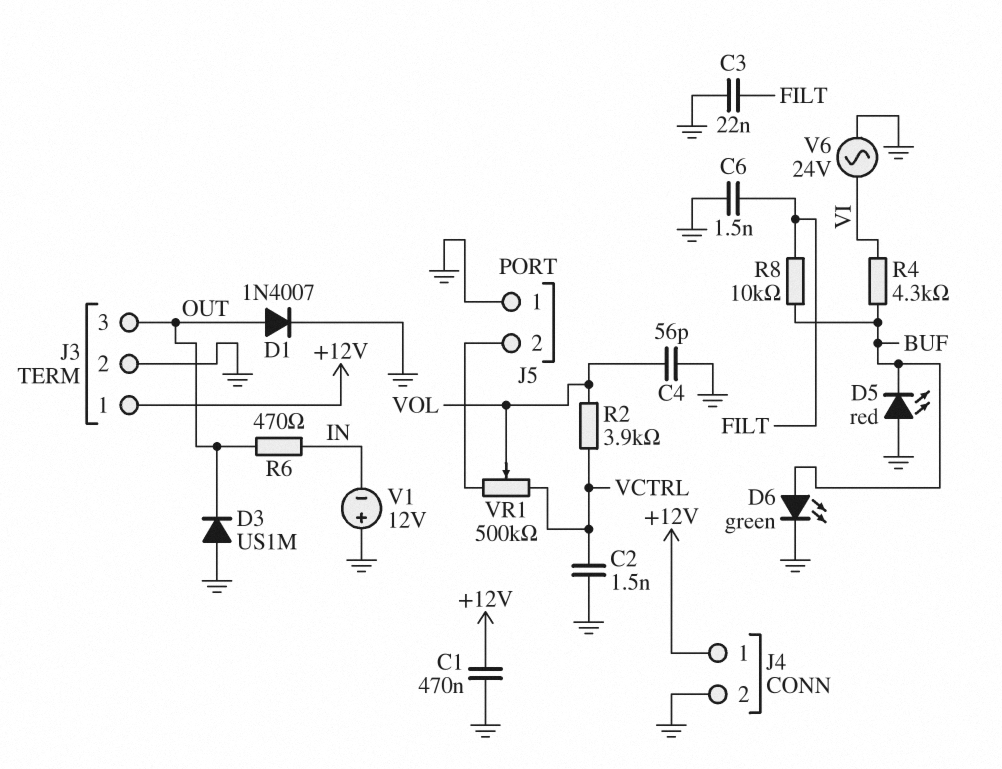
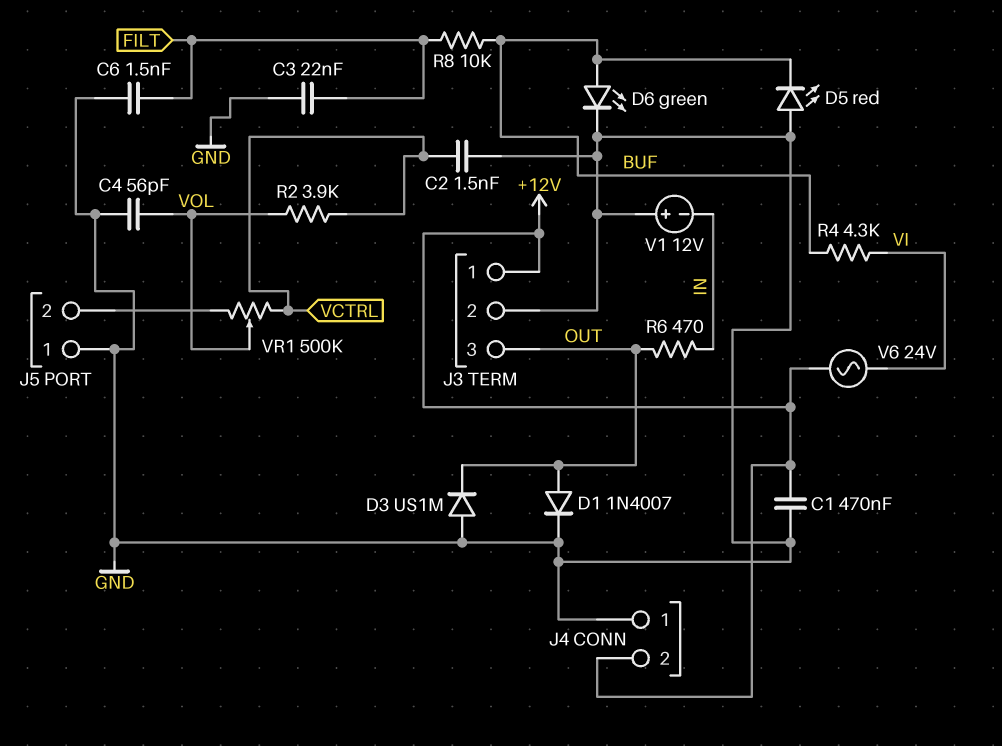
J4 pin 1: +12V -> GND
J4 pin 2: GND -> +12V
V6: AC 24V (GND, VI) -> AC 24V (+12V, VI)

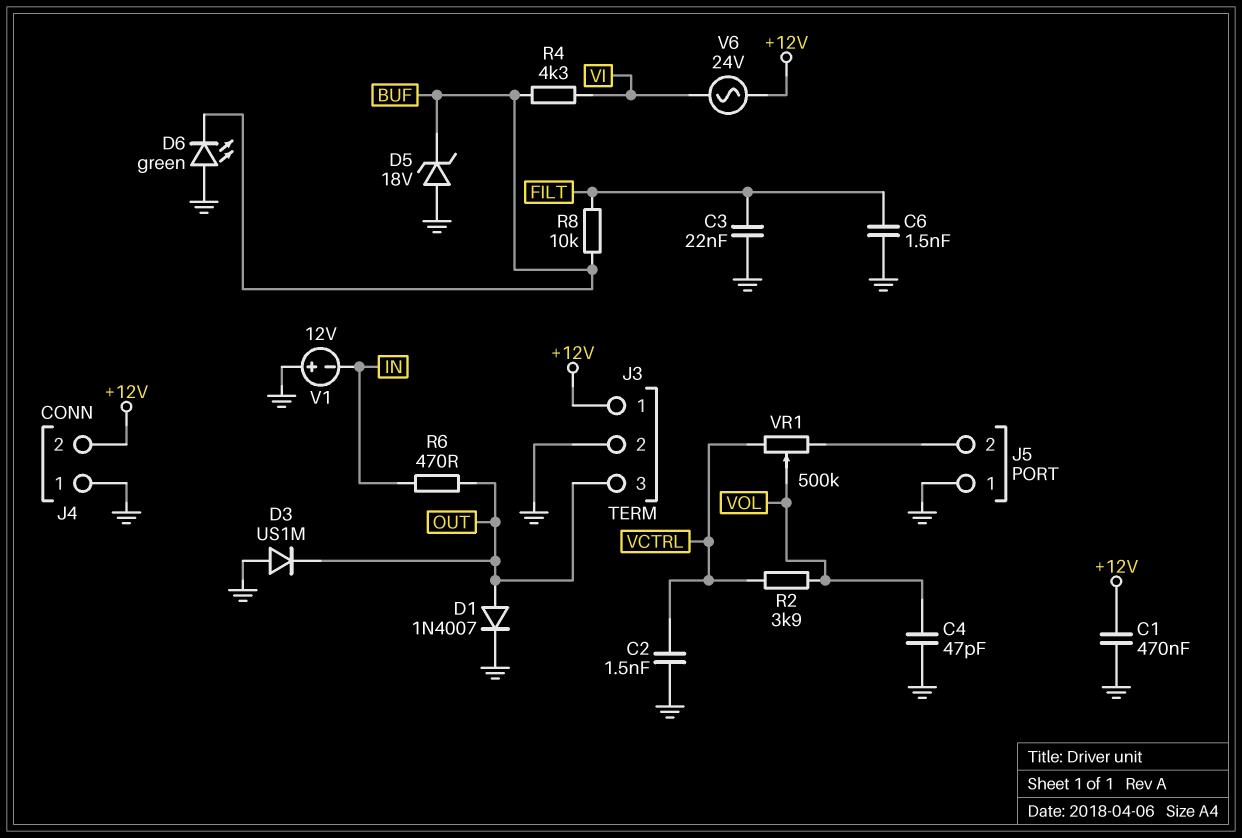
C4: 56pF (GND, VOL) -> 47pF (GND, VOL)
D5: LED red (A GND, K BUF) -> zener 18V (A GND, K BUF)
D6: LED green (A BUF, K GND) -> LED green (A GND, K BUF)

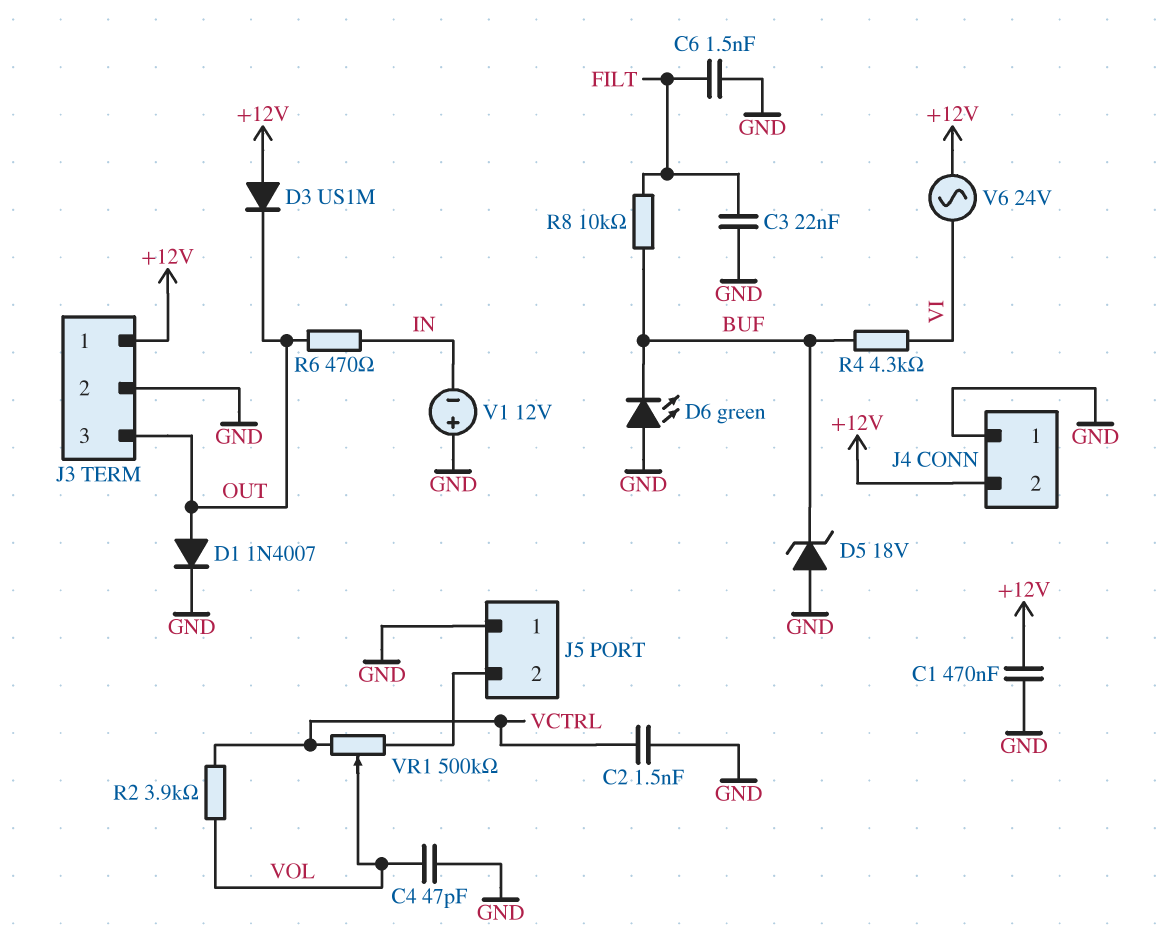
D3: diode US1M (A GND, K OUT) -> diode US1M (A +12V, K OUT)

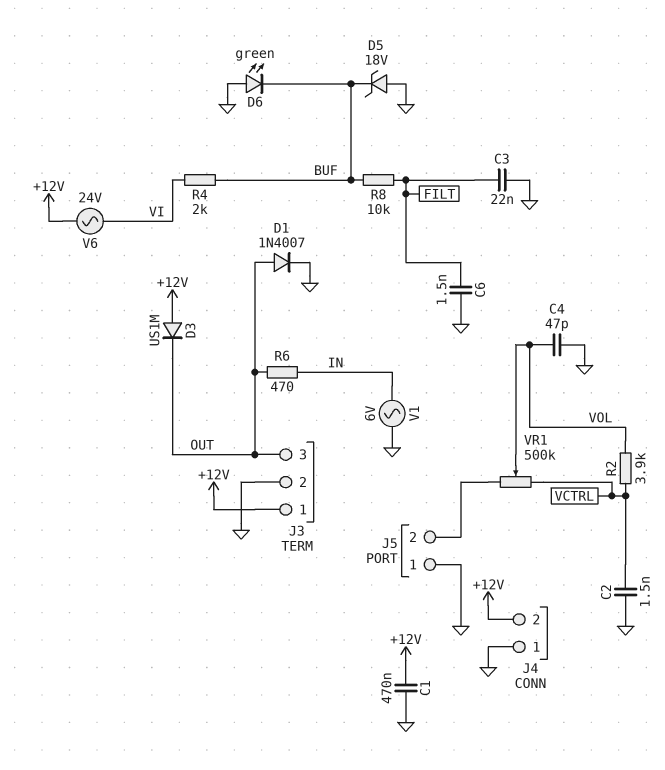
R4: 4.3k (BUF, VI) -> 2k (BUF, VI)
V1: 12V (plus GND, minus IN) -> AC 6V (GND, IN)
────────────────────
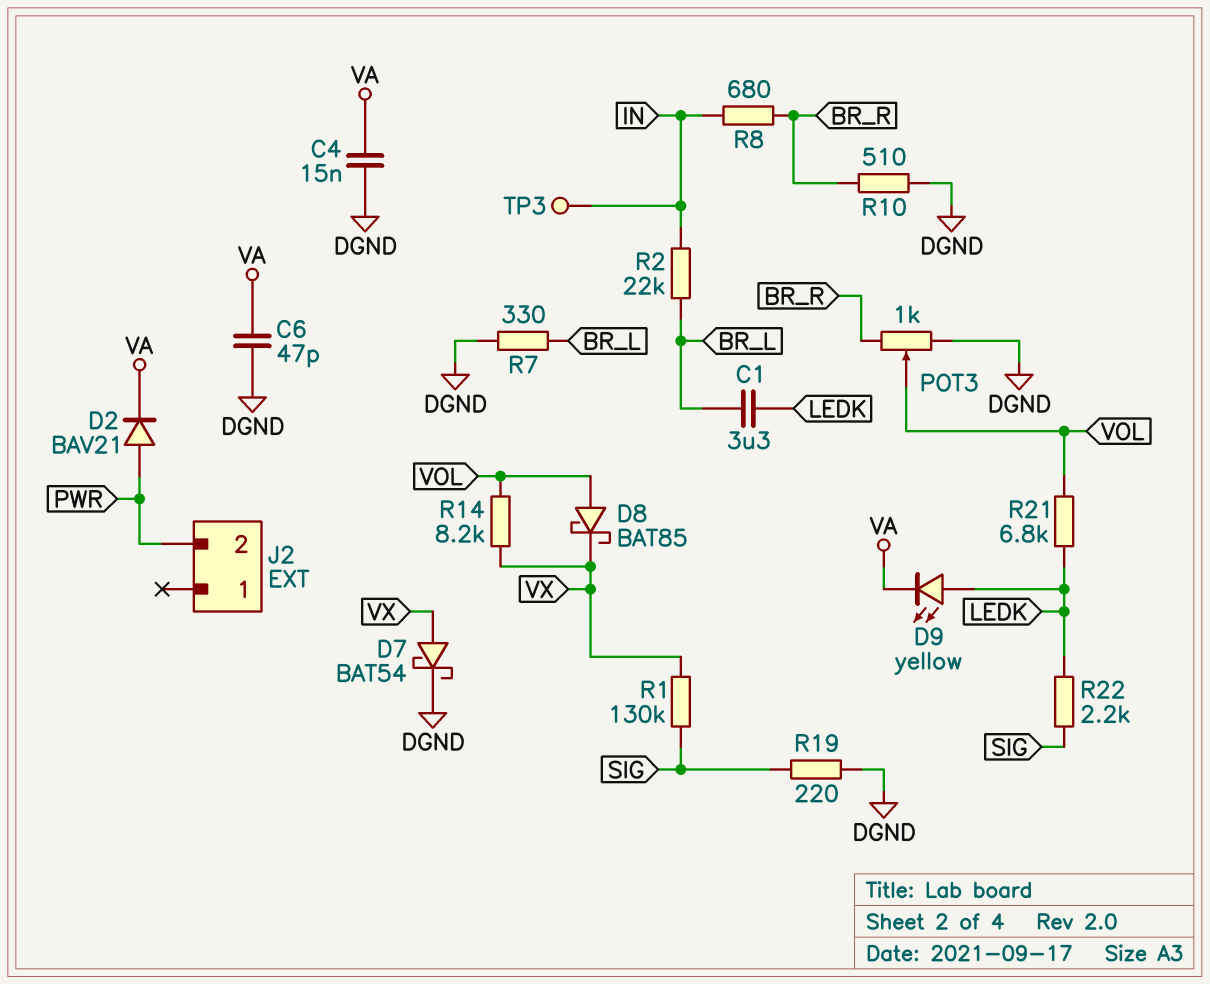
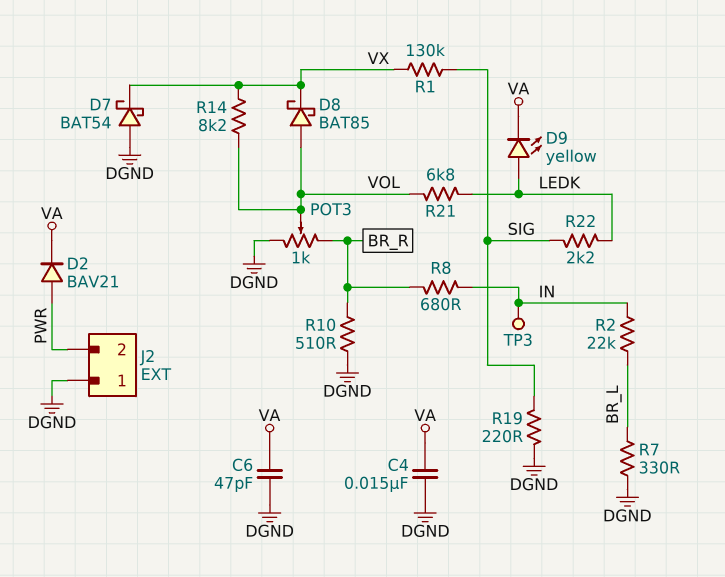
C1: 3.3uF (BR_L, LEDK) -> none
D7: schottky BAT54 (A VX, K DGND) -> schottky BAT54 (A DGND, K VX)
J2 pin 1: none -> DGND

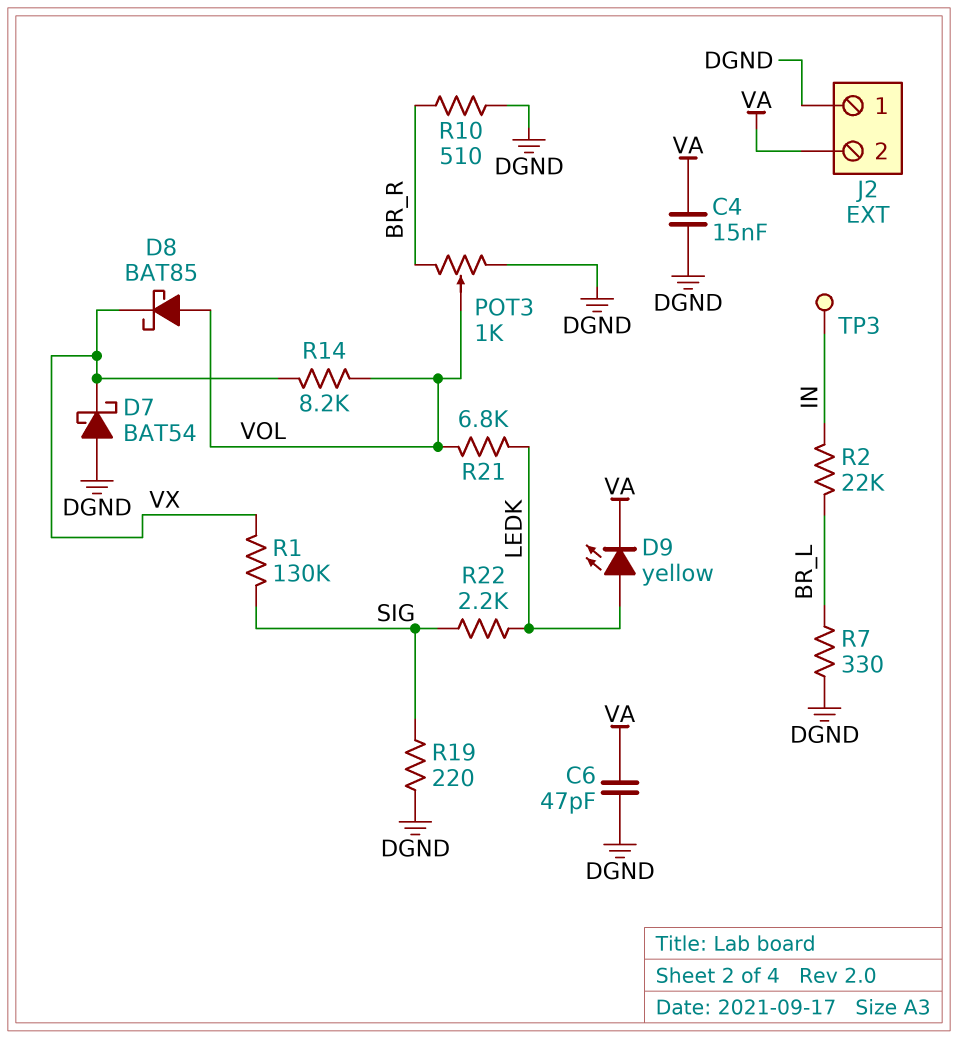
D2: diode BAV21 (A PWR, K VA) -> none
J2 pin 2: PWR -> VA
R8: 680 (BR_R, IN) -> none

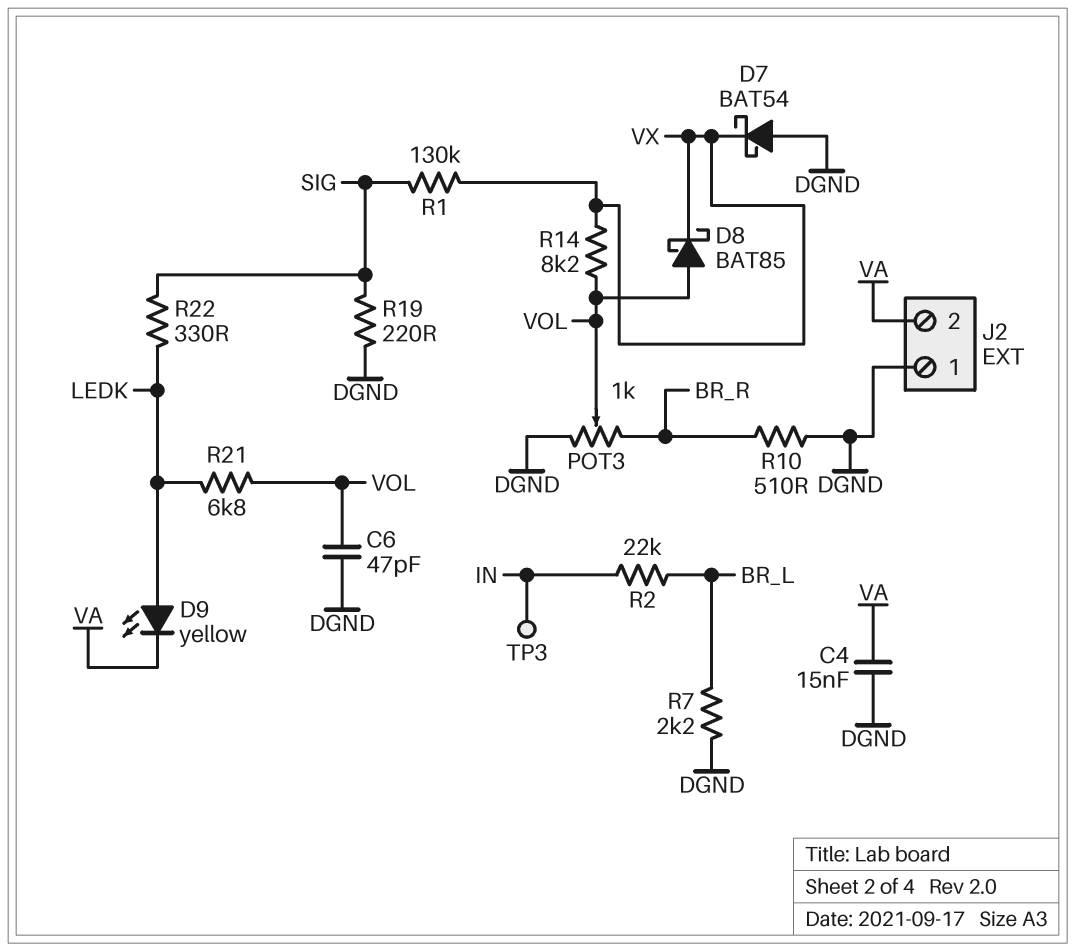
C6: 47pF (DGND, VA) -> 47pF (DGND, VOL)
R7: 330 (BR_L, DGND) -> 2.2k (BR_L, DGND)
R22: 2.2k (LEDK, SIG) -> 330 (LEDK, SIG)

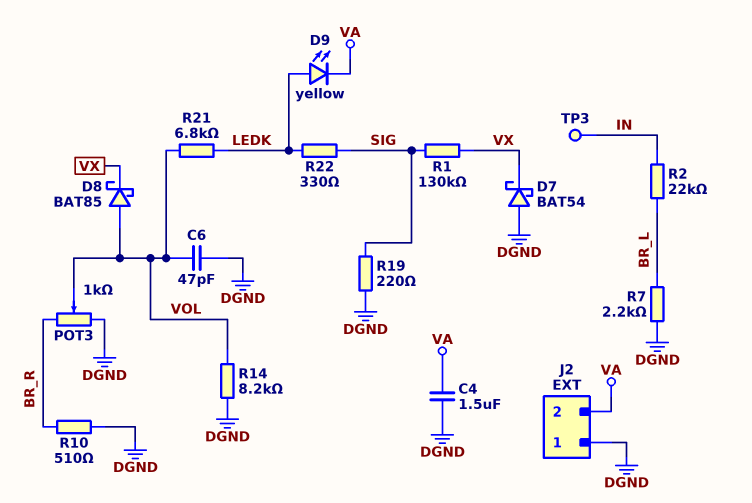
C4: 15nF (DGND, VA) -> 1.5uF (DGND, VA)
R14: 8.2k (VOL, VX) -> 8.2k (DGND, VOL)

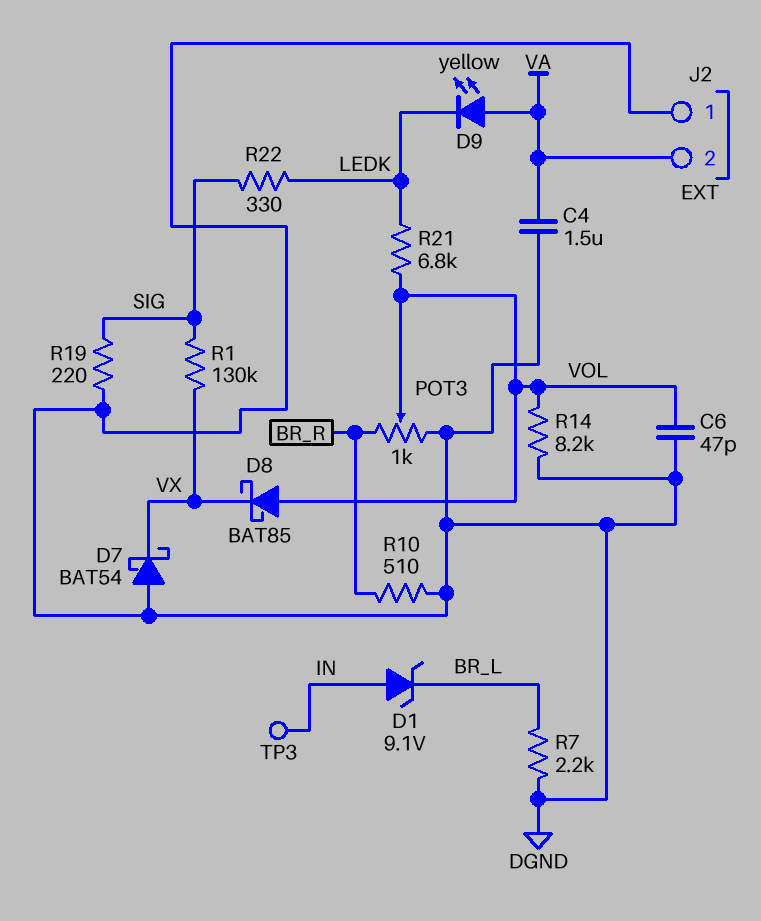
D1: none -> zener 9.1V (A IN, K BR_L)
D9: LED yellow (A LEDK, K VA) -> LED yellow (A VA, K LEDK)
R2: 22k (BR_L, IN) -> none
────────────────────
For this exercise, transcribe exactly the part of the records above that opens with the line containing "J4 pin 1: +12V -> GND" and closes with the one containing "R4: 4.3k (BUF, VI) -> 2k (BUF, VI)". Pictures are not part of the copy.

J4 pin 1: +12V -> GND
J4 pin 2: GND -> +12V
V6: AC 24V (GND, VI) -> AC 24V (+12V, VI)

C4: 56pF (GND, VOL) -> 47pF (GND, VOL)
D5: LED red (A GND, K BUF) -> zener 18V (A GND, K BUF)
D6: LED green (A BUF, K GND) -> LED green (A GND, K BUF)

D3: diode US1M (A GND, K OUT) -> diode US1M (A +12V, K OUT)

R4: 4.3k (BUF, VI) -> 2k (BUF, VI)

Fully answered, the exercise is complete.